== Dataset excerpts ==
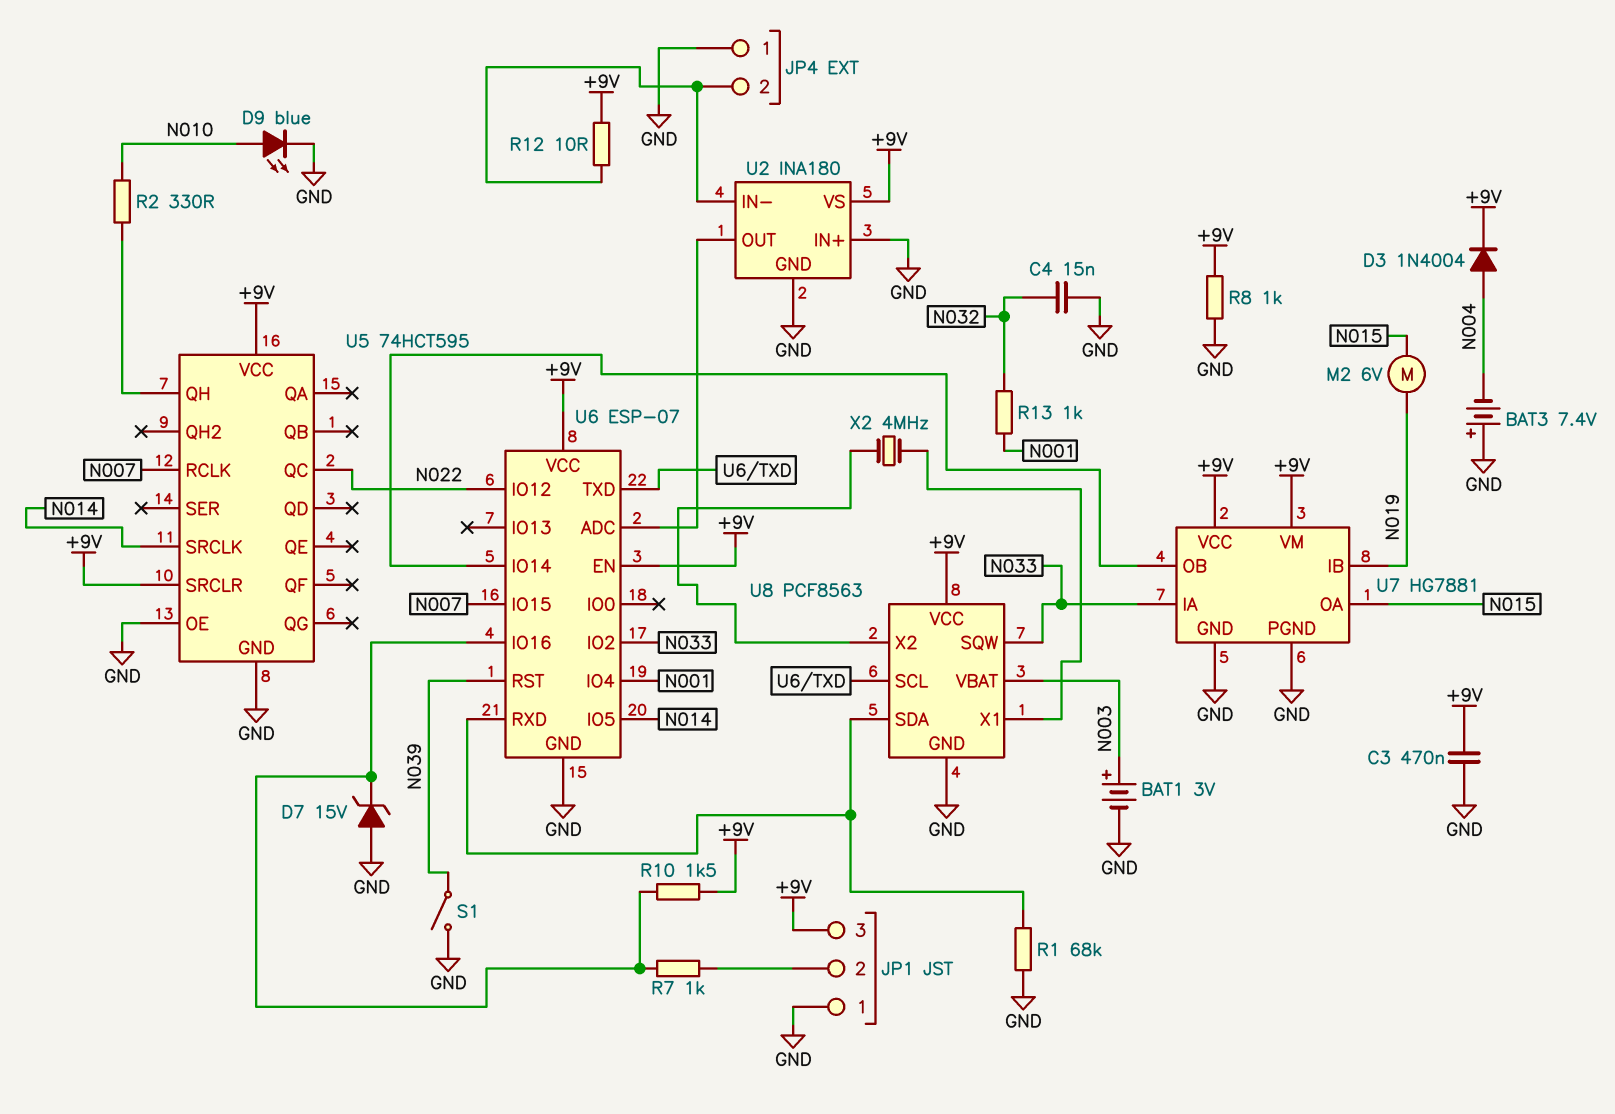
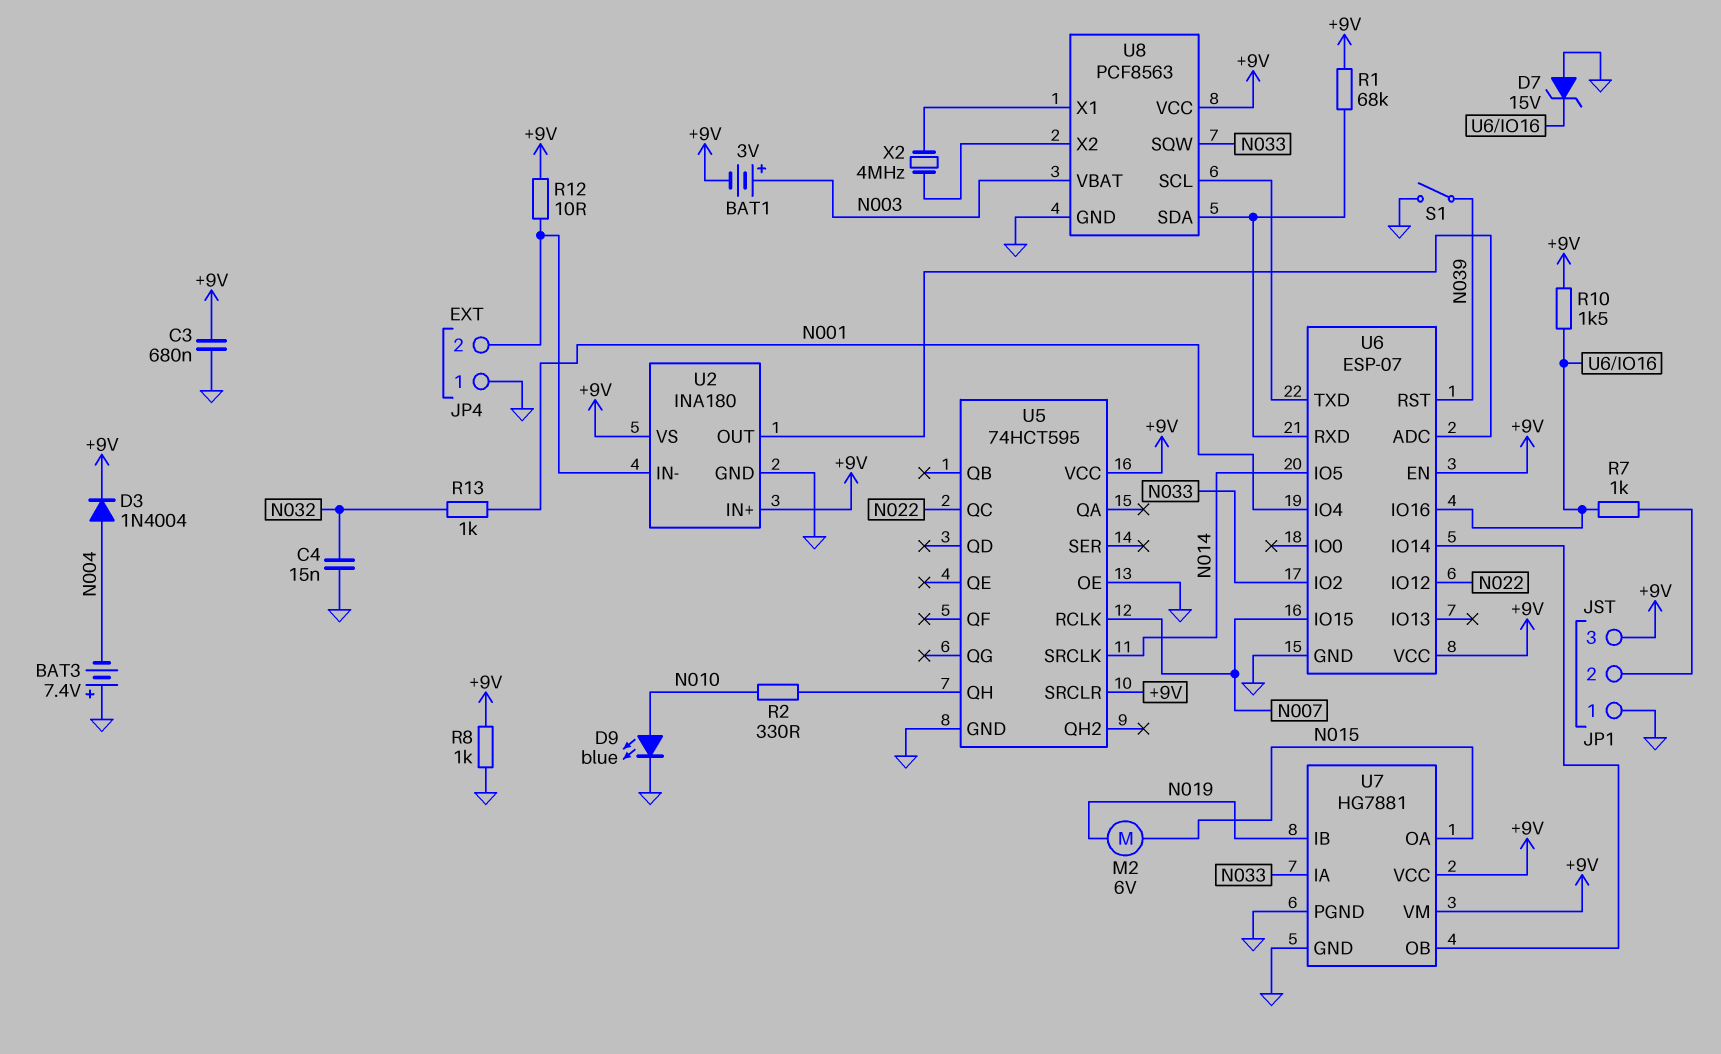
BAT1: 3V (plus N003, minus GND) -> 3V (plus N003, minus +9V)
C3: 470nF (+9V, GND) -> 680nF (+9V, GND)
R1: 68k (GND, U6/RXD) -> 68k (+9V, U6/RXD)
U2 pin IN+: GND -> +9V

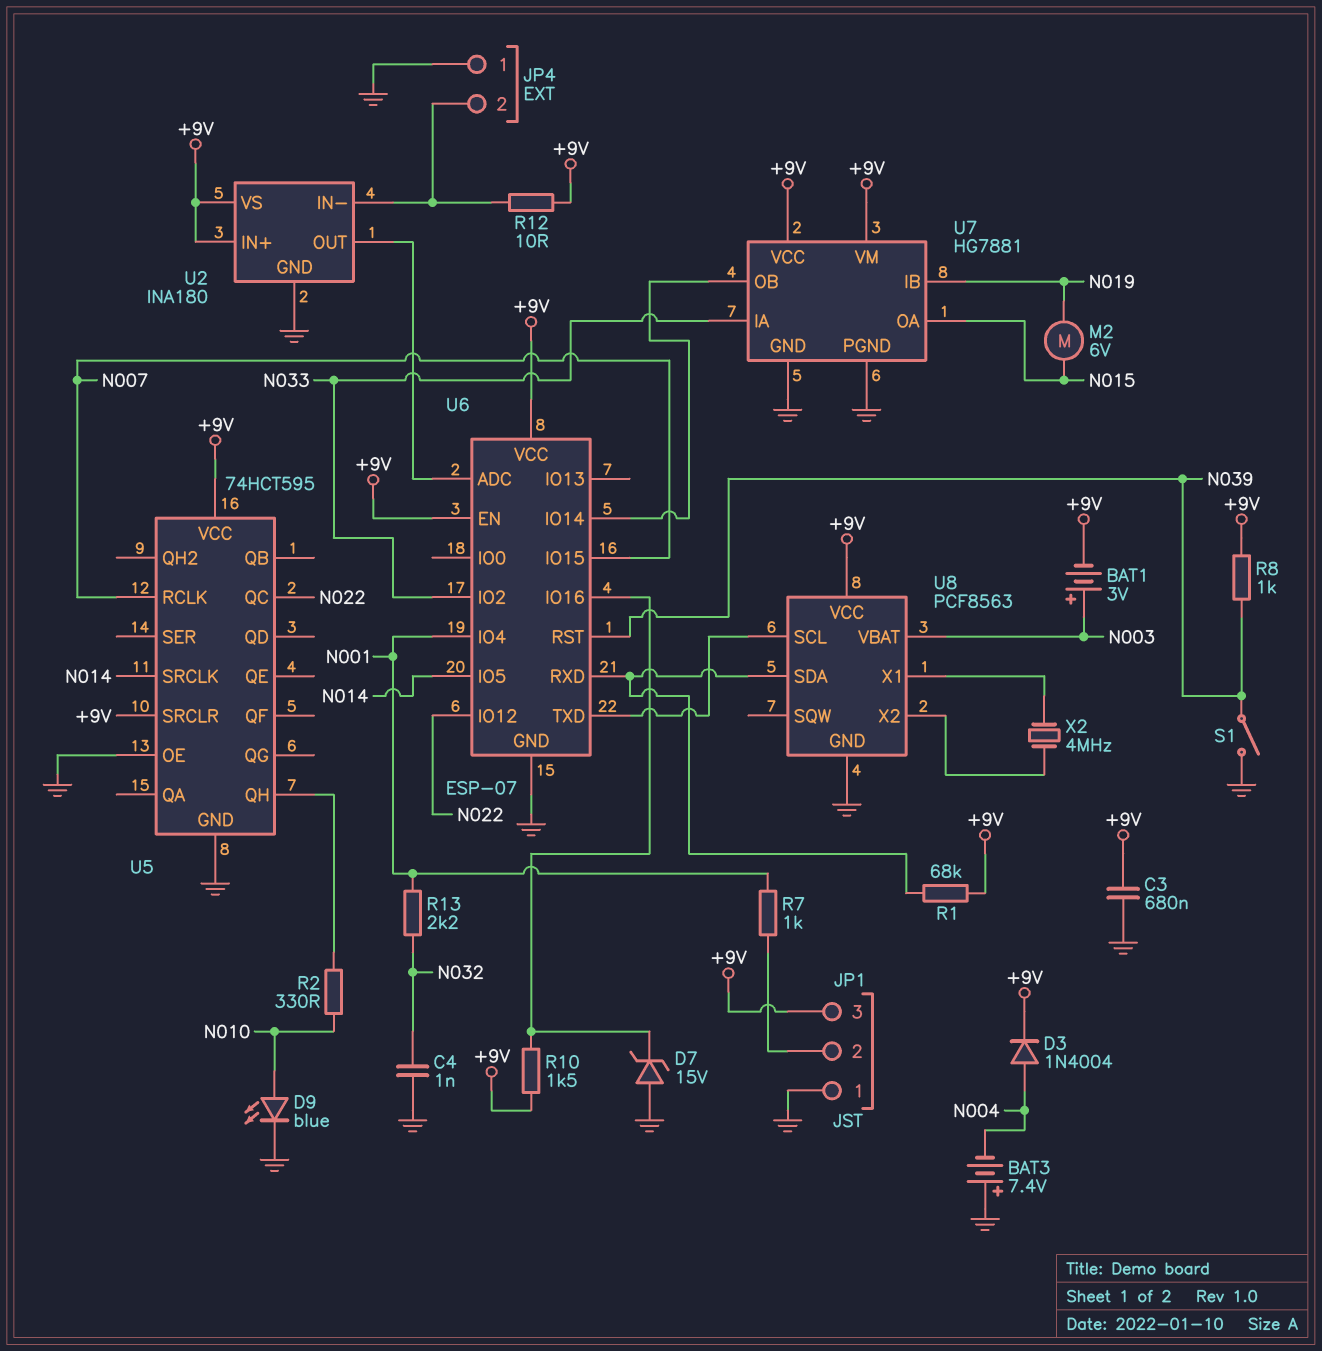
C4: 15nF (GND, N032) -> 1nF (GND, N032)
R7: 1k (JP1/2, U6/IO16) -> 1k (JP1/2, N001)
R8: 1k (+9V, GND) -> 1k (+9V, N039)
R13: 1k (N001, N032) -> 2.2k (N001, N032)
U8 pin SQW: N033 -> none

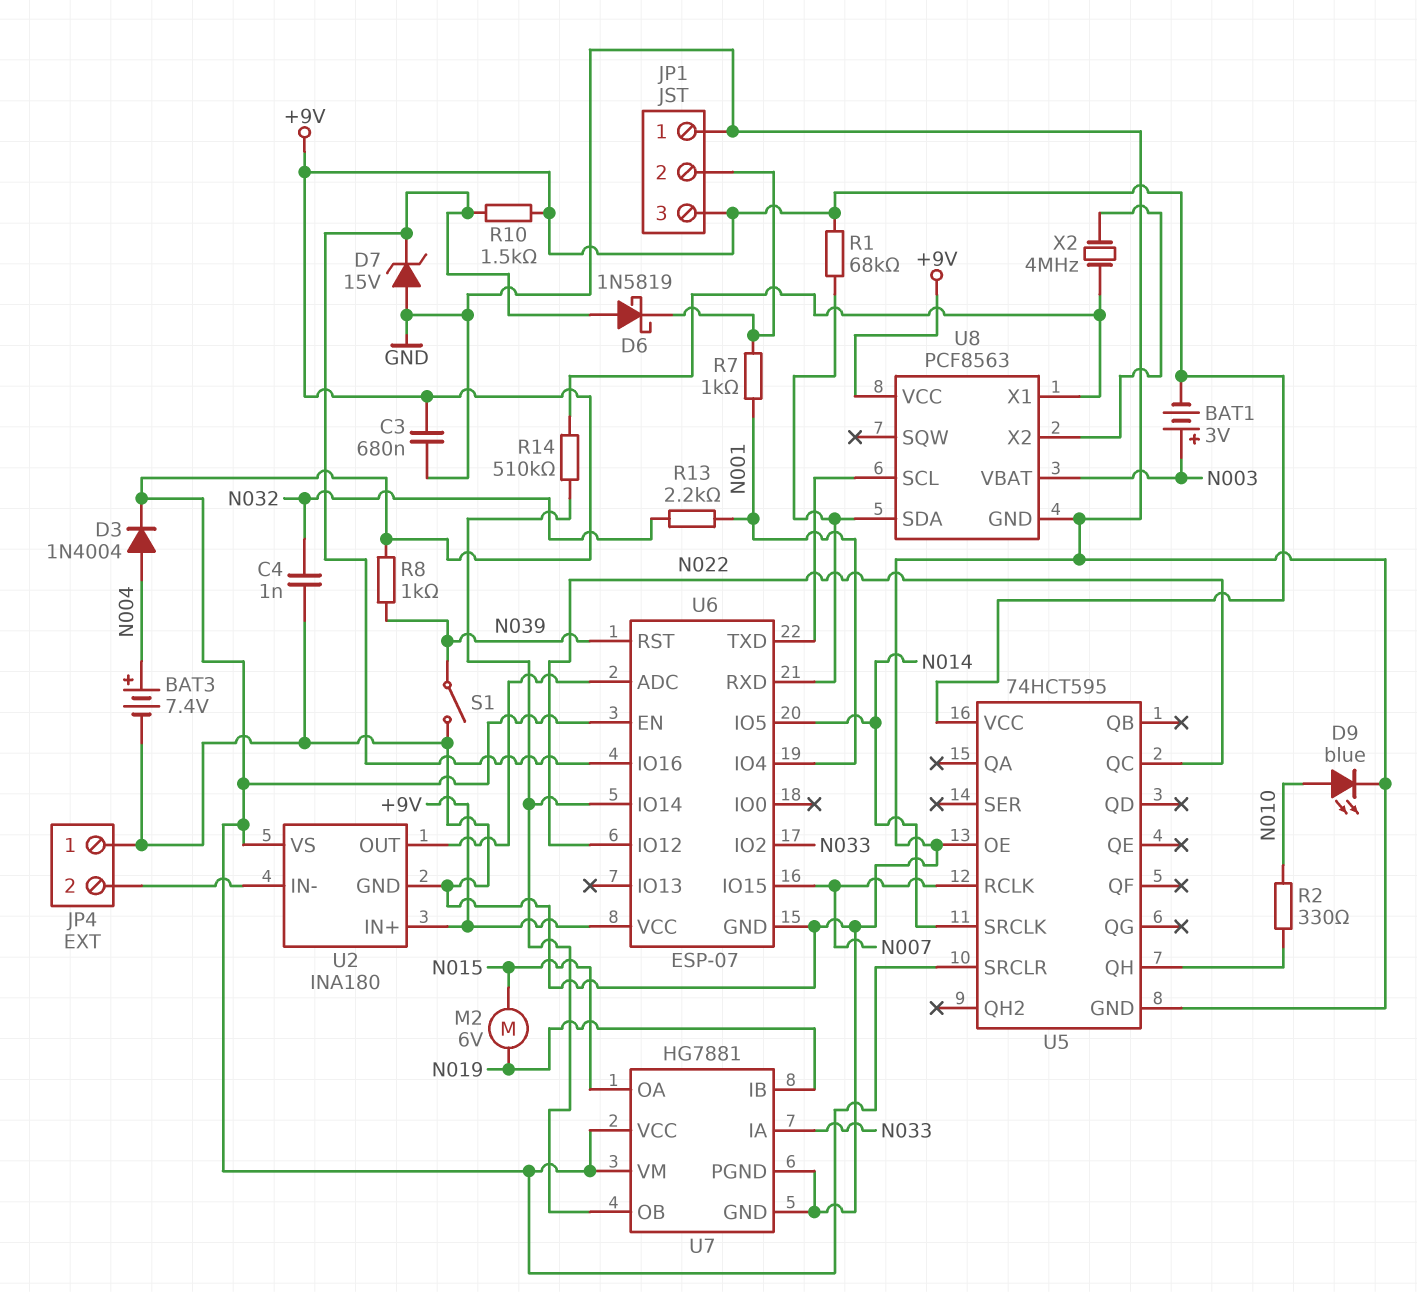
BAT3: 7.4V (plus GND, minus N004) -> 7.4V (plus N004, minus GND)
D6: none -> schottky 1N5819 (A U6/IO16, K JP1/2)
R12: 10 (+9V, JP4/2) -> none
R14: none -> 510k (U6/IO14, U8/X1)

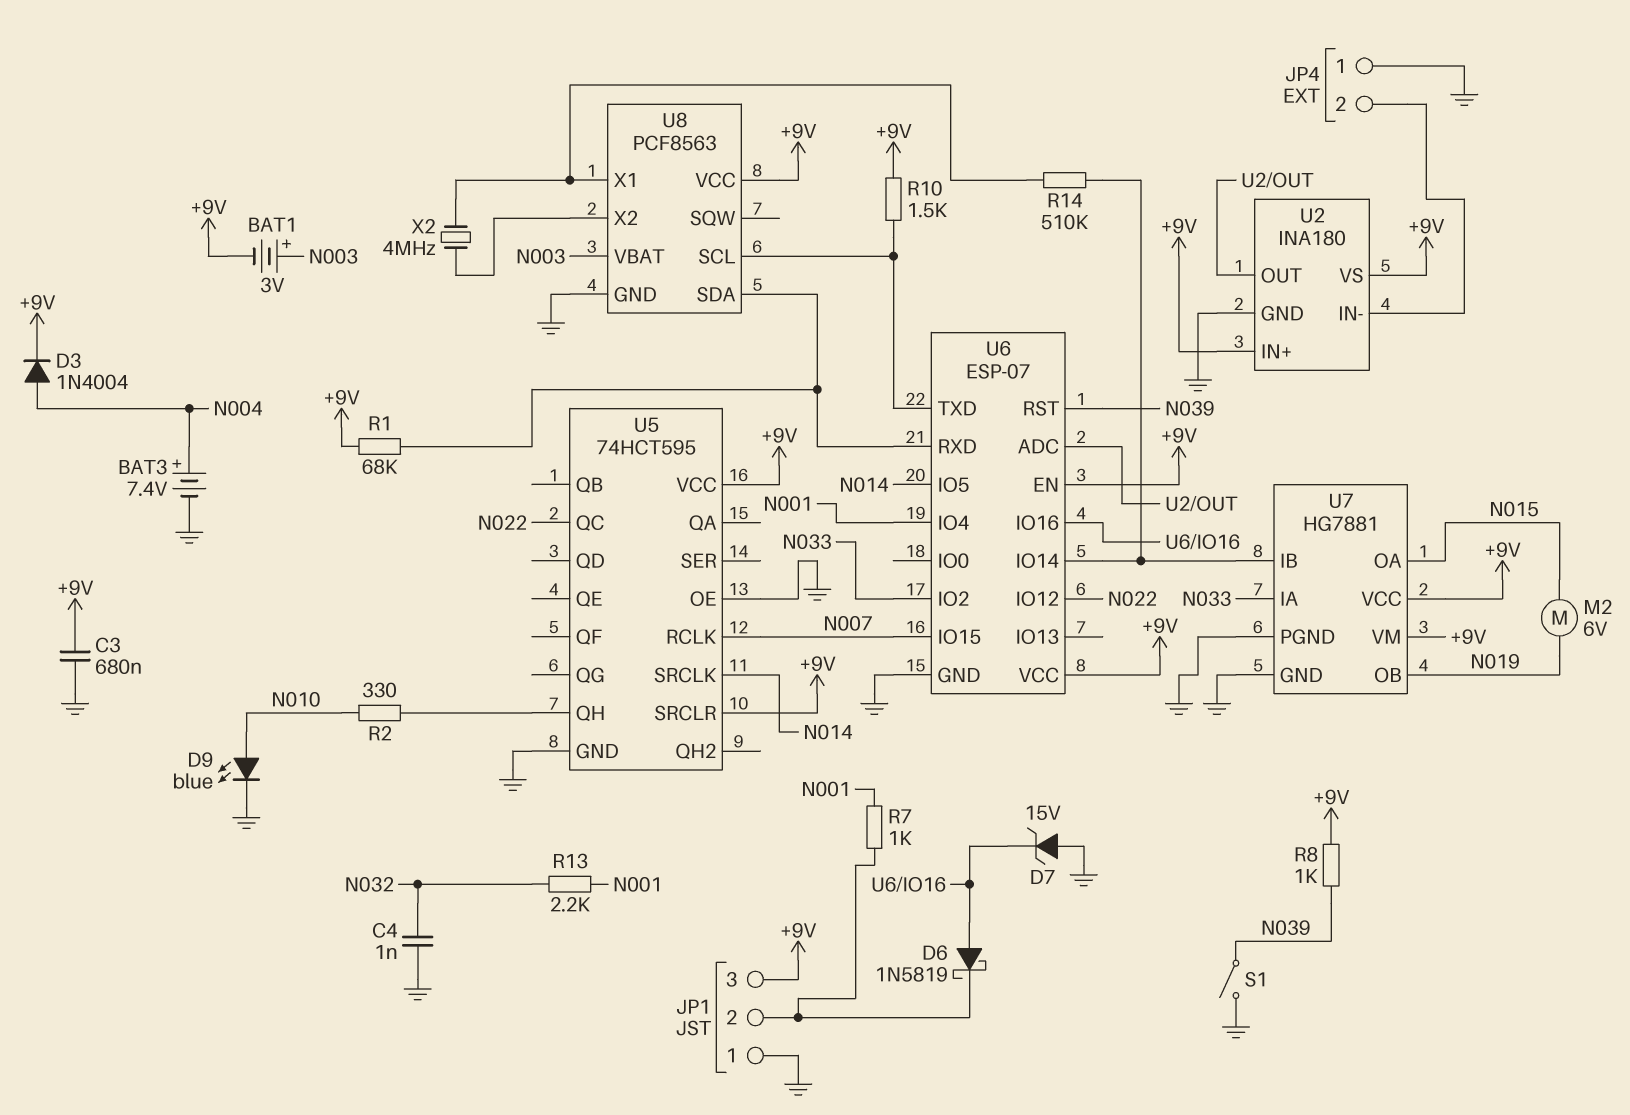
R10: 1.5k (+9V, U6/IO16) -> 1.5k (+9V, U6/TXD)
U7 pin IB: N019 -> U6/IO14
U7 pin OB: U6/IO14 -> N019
===
Requirement: Return the opening line of the data above and every line after it up to and including the line that holds "R12: 10 (+9V, JP4/2) -> none"; pictures stay out.

Exercise response:
BAT1: 3V (plus N003, minus GND) -> 3V (plus N003, minus +9V)
C3: 470nF (+9V, GND) -> 680nF (+9V, GND)
R1: 68k (GND, U6/RXD) -> 68k (+9V, U6/RXD)
U2 pin IN+: GND -> +9V

C4: 15nF (GND, N032) -> 1nF (GND, N032)
R7: 1k (JP1/2, U6/IO16) -> 1k (JP1/2, N001)
R8: 1k (+9V, GND) -> 1k (+9V, N039)
R13: 1k (N001, N032) -> 2.2k (N001, N032)
U8 pin SQW: N033 -> none

BAT3: 7.4V (plus GND, minus N004) -> 7.4V (plus N004, minus GND)
D6: none -> schottky 1N5819 (A U6/IO16, K JP1/2)
R12: 10 (+9V, JP4/2) -> none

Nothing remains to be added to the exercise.